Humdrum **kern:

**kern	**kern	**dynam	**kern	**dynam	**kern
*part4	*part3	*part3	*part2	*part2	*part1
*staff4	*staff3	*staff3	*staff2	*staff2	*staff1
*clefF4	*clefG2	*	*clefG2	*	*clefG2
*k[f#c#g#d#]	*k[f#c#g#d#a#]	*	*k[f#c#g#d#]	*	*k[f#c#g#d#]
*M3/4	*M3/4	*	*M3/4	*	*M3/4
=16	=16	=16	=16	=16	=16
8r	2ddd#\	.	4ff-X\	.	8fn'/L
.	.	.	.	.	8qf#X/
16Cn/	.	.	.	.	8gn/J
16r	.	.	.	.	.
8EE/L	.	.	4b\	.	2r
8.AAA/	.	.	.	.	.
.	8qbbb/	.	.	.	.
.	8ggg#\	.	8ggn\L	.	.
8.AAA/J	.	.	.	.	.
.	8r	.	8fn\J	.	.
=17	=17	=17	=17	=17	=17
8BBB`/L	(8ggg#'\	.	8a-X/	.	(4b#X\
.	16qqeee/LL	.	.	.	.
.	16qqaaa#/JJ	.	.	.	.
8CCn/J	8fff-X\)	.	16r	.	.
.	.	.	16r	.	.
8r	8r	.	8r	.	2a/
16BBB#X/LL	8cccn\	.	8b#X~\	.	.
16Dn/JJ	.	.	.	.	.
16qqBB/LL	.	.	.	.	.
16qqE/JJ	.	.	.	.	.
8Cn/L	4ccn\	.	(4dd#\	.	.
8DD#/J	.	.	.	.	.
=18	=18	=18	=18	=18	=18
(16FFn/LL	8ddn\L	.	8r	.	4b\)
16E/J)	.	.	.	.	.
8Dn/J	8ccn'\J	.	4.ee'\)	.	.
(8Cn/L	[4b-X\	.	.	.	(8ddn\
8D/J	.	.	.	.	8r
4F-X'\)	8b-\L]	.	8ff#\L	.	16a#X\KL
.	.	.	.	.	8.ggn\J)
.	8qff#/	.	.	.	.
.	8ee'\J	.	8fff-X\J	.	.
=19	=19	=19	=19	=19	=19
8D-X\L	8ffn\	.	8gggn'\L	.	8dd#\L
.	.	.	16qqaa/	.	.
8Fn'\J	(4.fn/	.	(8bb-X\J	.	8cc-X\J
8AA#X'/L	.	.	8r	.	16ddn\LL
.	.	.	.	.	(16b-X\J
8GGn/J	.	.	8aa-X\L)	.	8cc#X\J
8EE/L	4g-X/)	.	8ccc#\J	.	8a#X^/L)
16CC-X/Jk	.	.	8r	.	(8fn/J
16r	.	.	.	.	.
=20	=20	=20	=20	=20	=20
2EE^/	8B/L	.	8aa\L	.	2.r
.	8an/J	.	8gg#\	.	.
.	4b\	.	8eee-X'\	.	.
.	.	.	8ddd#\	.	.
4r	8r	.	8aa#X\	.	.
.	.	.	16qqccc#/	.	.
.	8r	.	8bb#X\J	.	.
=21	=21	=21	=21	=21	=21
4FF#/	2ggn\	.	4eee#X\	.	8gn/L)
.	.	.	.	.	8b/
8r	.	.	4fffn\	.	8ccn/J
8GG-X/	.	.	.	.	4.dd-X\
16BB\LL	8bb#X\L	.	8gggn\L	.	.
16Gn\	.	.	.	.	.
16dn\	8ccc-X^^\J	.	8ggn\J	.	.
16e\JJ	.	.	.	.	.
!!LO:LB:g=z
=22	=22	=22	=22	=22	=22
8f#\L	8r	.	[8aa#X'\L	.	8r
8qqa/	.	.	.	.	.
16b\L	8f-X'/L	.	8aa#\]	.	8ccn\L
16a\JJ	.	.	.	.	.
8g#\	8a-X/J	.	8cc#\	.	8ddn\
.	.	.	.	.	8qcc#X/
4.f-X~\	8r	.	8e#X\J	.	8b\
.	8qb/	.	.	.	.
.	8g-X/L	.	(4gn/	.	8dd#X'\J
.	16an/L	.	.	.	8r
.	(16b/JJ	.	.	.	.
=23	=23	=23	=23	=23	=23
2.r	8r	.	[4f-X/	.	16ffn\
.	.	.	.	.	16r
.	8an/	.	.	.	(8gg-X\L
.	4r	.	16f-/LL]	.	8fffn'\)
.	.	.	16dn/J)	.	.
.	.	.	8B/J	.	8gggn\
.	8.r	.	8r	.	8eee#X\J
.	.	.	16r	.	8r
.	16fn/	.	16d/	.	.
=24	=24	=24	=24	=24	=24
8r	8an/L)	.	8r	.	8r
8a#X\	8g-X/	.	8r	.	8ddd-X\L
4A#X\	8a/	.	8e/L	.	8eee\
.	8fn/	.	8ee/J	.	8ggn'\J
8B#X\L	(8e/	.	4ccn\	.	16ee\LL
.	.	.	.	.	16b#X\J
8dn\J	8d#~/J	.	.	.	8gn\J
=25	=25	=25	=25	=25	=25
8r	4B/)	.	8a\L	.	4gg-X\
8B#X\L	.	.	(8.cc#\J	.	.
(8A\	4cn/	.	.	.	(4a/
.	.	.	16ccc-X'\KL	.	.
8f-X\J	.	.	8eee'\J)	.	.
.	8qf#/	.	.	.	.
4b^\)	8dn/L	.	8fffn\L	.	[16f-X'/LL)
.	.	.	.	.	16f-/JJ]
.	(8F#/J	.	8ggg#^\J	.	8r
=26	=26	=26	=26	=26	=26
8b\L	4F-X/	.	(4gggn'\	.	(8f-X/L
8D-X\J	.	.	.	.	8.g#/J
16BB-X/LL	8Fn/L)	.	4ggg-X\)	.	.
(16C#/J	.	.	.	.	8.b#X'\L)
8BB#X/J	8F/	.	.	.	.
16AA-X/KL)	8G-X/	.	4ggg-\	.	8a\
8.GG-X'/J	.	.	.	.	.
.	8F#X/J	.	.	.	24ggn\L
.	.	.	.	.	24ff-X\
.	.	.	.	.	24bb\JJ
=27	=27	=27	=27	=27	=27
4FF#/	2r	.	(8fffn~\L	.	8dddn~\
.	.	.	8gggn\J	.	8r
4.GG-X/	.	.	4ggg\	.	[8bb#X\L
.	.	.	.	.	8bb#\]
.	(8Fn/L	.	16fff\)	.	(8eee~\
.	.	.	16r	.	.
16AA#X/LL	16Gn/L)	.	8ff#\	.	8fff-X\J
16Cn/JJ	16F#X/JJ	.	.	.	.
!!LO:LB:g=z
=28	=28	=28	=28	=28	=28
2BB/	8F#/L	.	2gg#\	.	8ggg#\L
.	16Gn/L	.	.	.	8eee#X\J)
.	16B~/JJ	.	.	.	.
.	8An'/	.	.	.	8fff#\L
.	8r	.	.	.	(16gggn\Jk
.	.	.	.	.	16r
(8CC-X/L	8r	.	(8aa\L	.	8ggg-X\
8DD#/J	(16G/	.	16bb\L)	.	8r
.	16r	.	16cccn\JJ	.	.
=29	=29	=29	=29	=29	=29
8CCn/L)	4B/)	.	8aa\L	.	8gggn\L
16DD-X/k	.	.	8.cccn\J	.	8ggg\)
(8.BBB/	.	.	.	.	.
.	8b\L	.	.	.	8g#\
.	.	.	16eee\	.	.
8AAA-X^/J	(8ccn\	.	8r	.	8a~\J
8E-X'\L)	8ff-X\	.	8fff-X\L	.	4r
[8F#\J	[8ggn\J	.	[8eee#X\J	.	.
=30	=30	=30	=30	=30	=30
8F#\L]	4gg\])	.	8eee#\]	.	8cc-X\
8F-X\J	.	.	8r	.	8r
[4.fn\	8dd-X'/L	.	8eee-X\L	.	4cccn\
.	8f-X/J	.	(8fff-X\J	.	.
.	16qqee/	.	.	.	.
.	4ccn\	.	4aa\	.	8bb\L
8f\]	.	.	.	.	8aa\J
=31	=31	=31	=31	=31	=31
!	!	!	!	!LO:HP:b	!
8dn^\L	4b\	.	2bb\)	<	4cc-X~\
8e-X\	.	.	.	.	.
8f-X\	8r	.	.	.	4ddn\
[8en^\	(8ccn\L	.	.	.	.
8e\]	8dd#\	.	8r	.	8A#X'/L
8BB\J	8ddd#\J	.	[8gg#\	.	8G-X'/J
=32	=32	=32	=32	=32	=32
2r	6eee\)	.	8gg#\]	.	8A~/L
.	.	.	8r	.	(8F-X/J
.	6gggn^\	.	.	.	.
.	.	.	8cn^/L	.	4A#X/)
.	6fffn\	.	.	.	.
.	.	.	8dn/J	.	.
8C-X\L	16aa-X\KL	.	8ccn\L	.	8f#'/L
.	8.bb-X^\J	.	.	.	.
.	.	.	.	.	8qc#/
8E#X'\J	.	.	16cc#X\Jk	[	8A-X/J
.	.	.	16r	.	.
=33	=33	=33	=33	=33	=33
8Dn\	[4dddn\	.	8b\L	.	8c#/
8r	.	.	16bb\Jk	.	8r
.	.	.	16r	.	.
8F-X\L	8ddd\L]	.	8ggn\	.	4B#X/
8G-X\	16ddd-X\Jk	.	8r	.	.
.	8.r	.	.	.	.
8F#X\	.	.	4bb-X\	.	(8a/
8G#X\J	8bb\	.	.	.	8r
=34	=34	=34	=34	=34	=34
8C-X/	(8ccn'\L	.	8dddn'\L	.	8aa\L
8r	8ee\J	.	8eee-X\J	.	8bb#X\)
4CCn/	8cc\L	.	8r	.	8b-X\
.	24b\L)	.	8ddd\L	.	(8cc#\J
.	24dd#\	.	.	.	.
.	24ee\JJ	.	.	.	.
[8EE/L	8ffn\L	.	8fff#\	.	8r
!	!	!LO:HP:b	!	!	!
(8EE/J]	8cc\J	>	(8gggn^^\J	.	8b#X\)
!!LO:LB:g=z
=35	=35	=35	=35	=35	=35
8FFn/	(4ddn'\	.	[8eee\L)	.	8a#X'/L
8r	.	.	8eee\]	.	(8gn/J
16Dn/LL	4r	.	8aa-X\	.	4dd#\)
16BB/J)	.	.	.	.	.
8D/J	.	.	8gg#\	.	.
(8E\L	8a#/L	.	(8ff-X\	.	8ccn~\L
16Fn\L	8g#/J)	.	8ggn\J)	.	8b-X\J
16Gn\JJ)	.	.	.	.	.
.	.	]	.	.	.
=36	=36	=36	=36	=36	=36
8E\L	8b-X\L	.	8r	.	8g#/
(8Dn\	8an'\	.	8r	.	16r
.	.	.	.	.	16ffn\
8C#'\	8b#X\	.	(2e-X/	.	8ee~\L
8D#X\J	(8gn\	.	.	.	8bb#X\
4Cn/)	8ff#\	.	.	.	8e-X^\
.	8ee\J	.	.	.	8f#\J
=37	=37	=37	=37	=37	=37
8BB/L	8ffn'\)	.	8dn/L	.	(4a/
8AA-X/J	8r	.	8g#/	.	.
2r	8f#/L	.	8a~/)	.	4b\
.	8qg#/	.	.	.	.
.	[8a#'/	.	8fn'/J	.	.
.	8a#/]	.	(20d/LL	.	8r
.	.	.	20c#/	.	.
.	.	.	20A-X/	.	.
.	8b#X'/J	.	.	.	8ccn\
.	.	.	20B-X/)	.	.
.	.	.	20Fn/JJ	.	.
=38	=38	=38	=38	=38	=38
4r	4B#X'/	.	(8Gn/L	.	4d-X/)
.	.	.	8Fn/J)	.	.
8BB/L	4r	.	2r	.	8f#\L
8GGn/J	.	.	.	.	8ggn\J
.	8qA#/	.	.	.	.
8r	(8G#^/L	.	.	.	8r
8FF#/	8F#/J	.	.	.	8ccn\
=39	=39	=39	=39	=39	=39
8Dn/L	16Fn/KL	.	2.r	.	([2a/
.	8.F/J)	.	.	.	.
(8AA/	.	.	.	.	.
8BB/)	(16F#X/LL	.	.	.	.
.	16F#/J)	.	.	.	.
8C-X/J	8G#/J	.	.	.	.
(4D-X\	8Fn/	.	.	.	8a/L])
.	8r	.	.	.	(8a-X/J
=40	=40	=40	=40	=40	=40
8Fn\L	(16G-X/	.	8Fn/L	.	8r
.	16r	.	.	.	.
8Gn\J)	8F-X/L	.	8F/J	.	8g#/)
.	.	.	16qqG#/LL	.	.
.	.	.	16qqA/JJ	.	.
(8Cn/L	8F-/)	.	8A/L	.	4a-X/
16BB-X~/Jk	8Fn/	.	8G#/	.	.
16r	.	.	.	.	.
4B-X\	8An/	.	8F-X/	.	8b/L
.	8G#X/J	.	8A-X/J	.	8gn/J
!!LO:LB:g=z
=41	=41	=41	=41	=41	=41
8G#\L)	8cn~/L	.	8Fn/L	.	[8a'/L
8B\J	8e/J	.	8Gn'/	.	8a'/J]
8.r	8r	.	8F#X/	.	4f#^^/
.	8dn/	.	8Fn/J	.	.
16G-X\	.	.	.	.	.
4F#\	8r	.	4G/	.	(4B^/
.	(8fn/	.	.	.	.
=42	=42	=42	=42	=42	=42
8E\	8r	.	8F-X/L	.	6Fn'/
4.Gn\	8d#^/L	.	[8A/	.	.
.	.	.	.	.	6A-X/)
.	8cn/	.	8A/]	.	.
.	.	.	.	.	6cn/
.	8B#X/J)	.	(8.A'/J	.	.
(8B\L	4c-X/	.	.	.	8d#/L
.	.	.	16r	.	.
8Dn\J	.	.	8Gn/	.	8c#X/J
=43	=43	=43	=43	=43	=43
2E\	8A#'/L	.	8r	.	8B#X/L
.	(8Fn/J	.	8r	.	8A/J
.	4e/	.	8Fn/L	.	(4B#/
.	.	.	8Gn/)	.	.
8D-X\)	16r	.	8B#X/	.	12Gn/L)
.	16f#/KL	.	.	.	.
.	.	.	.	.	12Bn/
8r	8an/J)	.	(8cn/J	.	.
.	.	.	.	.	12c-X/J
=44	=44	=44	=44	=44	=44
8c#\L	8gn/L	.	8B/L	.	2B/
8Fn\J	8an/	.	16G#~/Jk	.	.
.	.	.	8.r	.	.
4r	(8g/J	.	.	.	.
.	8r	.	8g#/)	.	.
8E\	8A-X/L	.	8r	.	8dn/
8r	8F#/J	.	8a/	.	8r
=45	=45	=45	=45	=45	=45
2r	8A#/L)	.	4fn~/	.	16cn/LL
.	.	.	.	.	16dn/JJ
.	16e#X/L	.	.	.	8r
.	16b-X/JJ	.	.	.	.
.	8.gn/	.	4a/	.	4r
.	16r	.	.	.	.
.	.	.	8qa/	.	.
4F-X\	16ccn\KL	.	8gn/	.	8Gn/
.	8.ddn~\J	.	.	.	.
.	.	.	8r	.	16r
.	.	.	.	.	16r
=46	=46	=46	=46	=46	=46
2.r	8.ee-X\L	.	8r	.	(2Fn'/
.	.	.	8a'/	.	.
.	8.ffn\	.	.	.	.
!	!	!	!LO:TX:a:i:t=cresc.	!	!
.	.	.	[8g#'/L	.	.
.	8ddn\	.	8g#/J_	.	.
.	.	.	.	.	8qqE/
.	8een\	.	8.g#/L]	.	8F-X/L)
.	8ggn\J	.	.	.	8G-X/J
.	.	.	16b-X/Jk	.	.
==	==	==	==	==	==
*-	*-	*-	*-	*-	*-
= = = =
- [Goal of the exercise]
Show each line in the rows above that contains the string "kern".

- [Task solution]
Humdrum **kern:
**kern	**kern	**dynam	**kern	**dynam	**kern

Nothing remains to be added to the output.